▸ Study material:
***

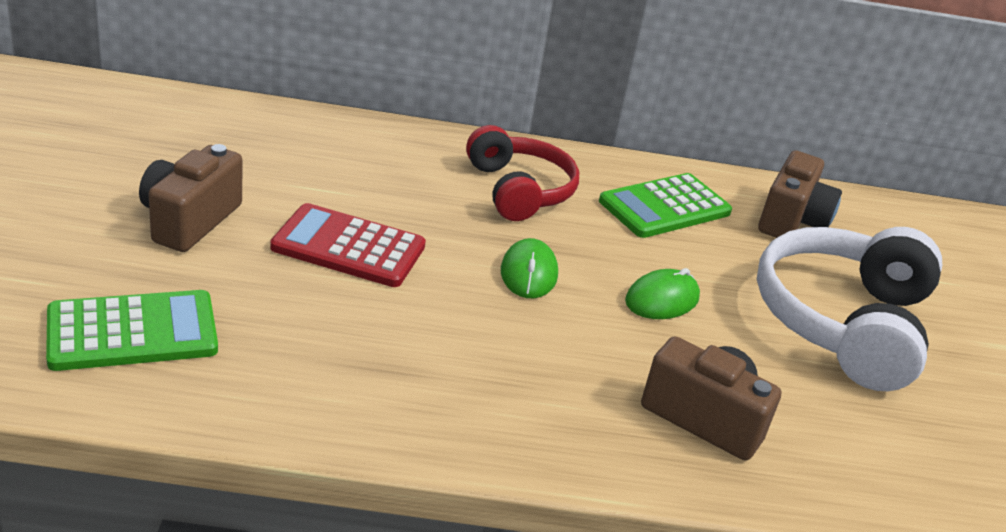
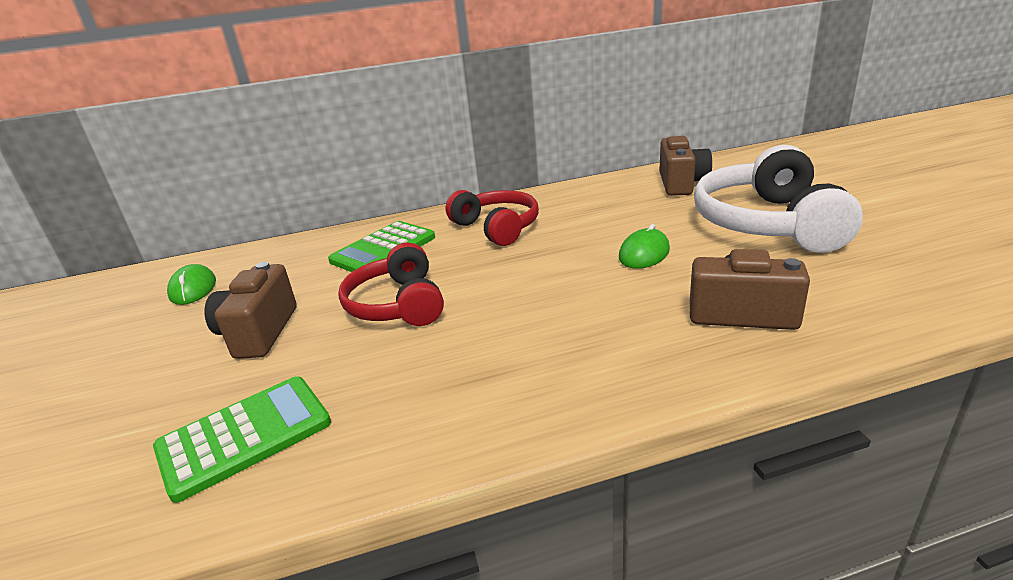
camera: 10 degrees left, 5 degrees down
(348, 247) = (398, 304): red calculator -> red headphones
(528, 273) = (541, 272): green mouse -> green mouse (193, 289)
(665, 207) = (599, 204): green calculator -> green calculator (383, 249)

***

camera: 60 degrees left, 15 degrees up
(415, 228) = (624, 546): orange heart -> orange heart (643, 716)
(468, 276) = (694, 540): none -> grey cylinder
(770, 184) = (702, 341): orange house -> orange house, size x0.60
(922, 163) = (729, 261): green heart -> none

***

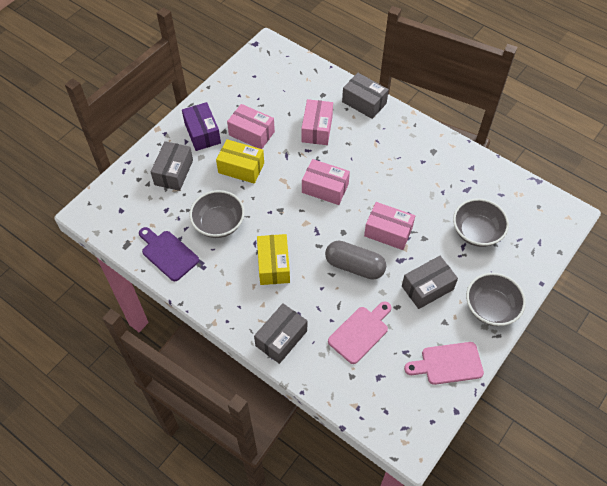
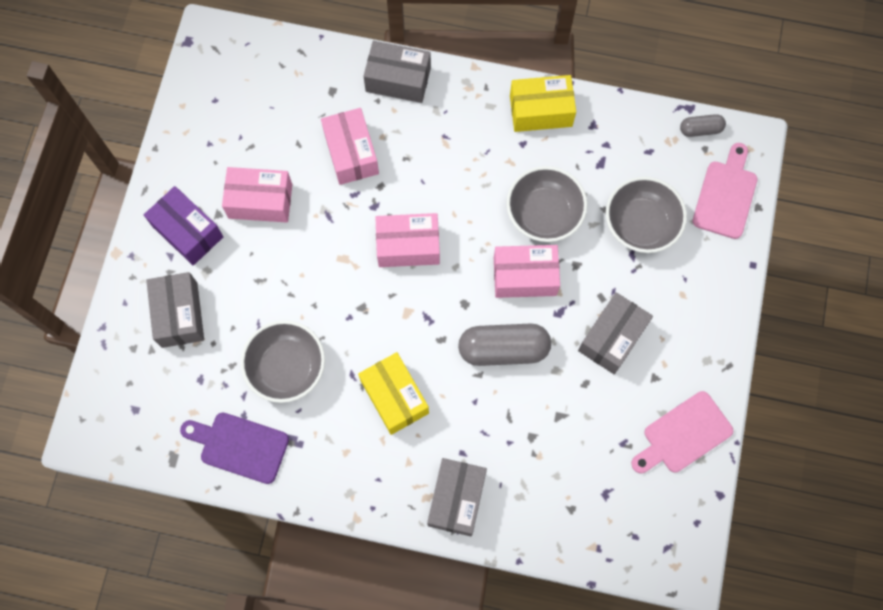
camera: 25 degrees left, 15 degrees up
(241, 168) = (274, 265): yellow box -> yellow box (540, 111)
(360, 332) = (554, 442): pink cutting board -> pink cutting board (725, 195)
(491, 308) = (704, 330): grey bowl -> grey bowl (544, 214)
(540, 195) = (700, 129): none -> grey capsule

***

▸ Directions for this task: From the line holding "camera: 10 degrees left, 5 degrees down" to the line holding "(665, 207) = (599, 204): green", inclusive, restate each line above exactly as written.

▸ Solved exercise:
camera: 10 degrees left, 5 degrees down
(348, 247) = (398, 304): red calculator -> red headphones
(528, 273) = (541, 272): green mouse -> green mouse (193, 289)
(665, 207) = (599, 204): green calculator -> green calculator (383, 249)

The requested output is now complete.